[Request]: Your answer must be an exact copy of the entries below, with every picture removed.

Geospatial object detection data
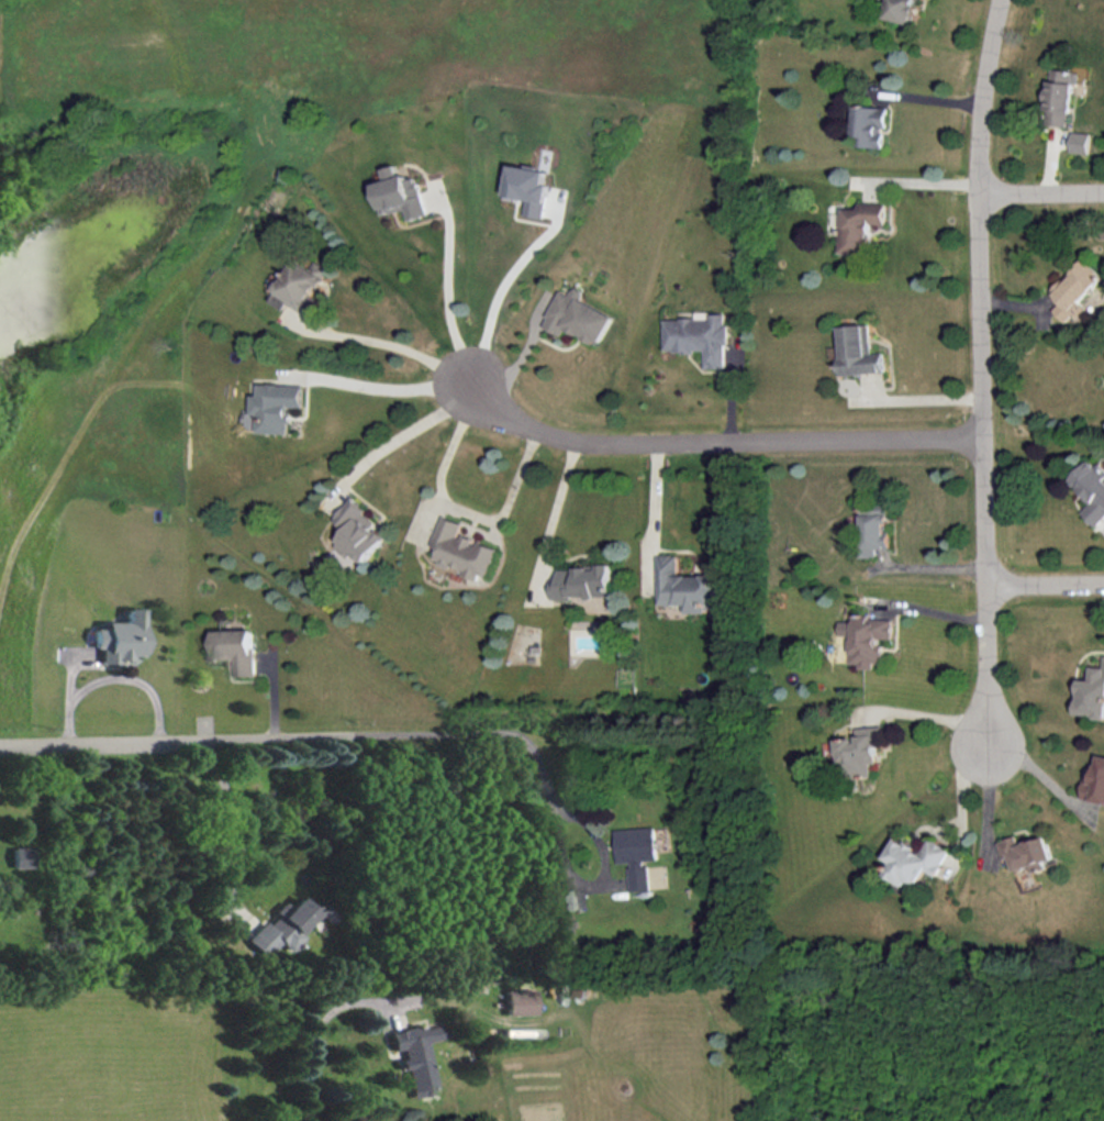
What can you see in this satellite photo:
building: (902, 10)
building: (1057, 96)
building: (870, 125)
building: (1079, 141)
road: (916, 180)
building: (529, 187)
building: (403, 193)
road: (1043, 196)
building: (860, 224)
road: (452, 284)
building: (303, 285)
building: (1075, 288)
road: (506, 306)
building: (578, 315)
road: (399, 336)
building: (697, 336)
building: (858, 350)
road: (984, 371)
road: (393, 375)
building: (278, 405)
road: (408, 422)
road: (718, 432)
road: (518, 478)
road: (659, 489)
building: (1092, 489)
road: (561, 497)
building: (875, 527)
building: (358, 530)
building: (462, 548)
building: (583, 581)
building: (688, 586)
road: (1045, 586)
road: (928, 608)
building: (121, 637)
building: (867, 637)
building: (236, 648)
road: (113, 676)
building: (1092, 692)
road: (921, 713)
road: (524, 741)
road: (177, 742)
building: (860, 750)
road: (1040, 761)
building: (1095, 781)
road: (233, 812)
building: (1027, 852)
building: (638, 853)
building: (23, 856)
building: (915, 859)
building: (283, 926)
building: (519, 1000)
road: (316, 1025)
building: (415, 1055)

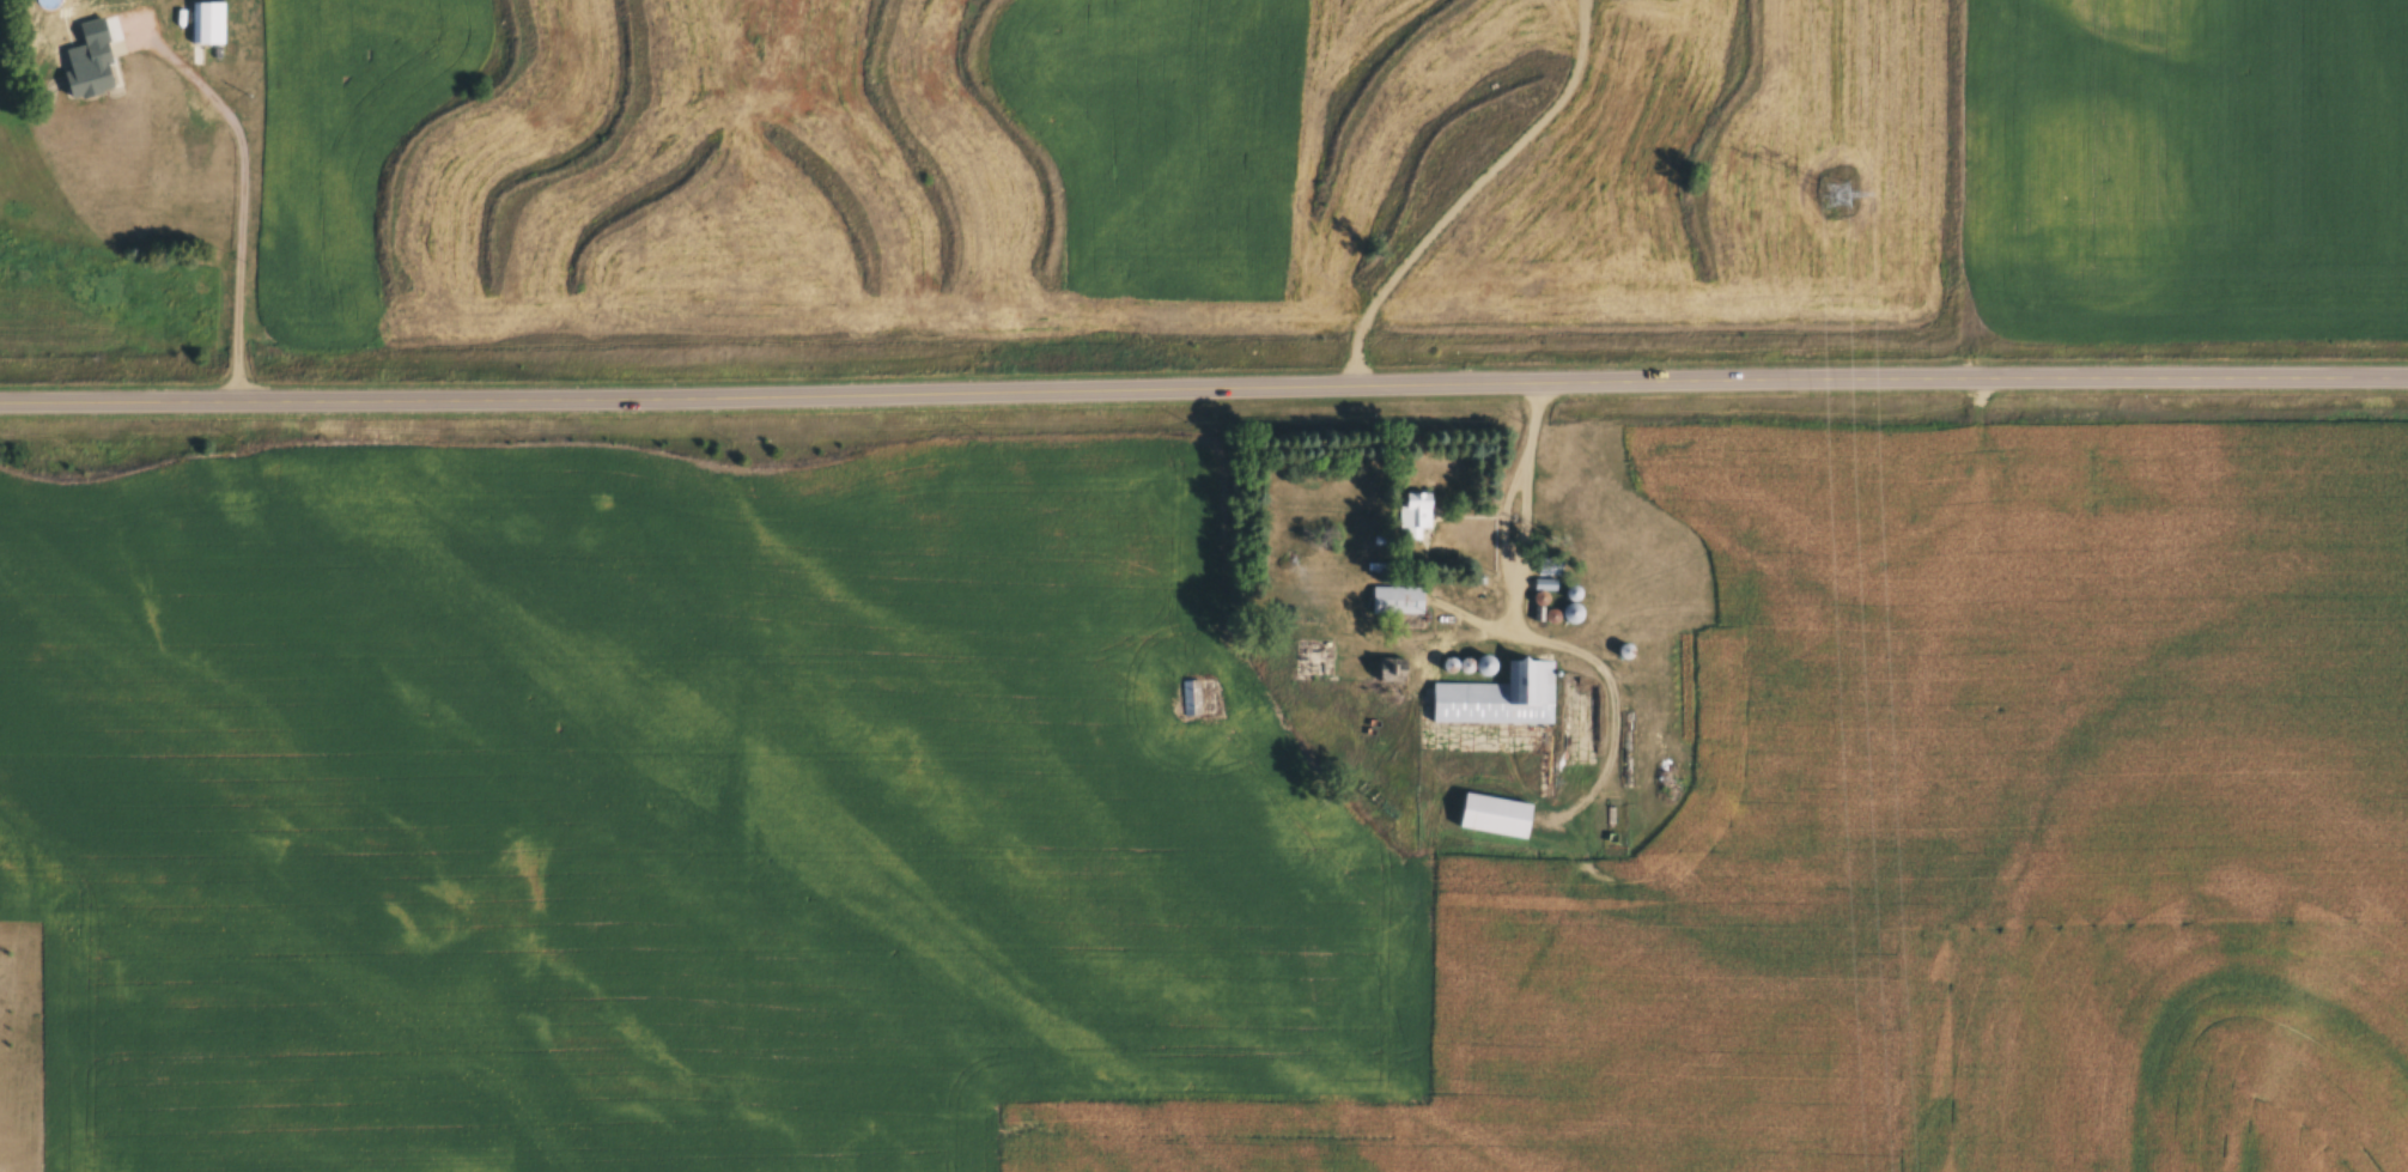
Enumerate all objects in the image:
building: (207, 23)
building: (95, 72)
building: (200, 150)
crop: (1332, 174)
road: (239, 193)
power tower: (1833, 196)
crop: (84, 273)
road: (1203, 396)
building: (1417, 514)
road: (1504, 521)
building: (1399, 600)
building: (1396, 671)
building: (1191, 697)
building: (1502, 697)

[Answer to the problem]:
What can you see in this satellite photo:
building: (902, 10)
building: (1057, 96)
building: (870, 125)
building: (1079, 141)
road: (916, 180)
building: (529, 187)
building: (403, 193)
road: (1043, 196)
building: (860, 224)
road: (452, 284)
building: (303, 285)
building: (1075, 288)
road: (506, 306)
building: (578, 315)
road: (399, 336)
building: (697, 336)
building: (858, 350)
road: (984, 371)
road: (393, 375)
building: (278, 405)
road: (408, 422)
road: (718, 432)
road: (518, 478)
road: (659, 489)
building: (1092, 489)
road: (561, 497)
building: (875, 527)
building: (358, 530)
building: (462, 548)
building: (583, 581)
building: (688, 586)
road: (1045, 586)
road: (928, 608)
building: (121, 637)
building: (867, 637)
building: (236, 648)
road: (113, 676)
building: (1092, 692)
road: (921, 713)
road: (524, 741)
road: (177, 742)
building: (860, 750)
road: (1040, 761)
building: (1095, 781)
road: (233, 812)
building: (1027, 852)
building: (638, 853)
building: (23, 856)
building: (915, 859)
building: (283, 926)
building: (519, 1000)
road: (316, 1025)
building: (415, 1055)

Enumerate all objects in the image:
building: (207, 23)
building: (95, 72)
building: (200, 150)
crop: (1332, 174)
road: (239, 193)
power tower: (1833, 196)
crop: (84, 273)
road: (1203, 396)
building: (1417, 514)
road: (1504, 521)
building: (1399, 600)
building: (1396, 671)
building: (1191, 697)
building: (1502, 697)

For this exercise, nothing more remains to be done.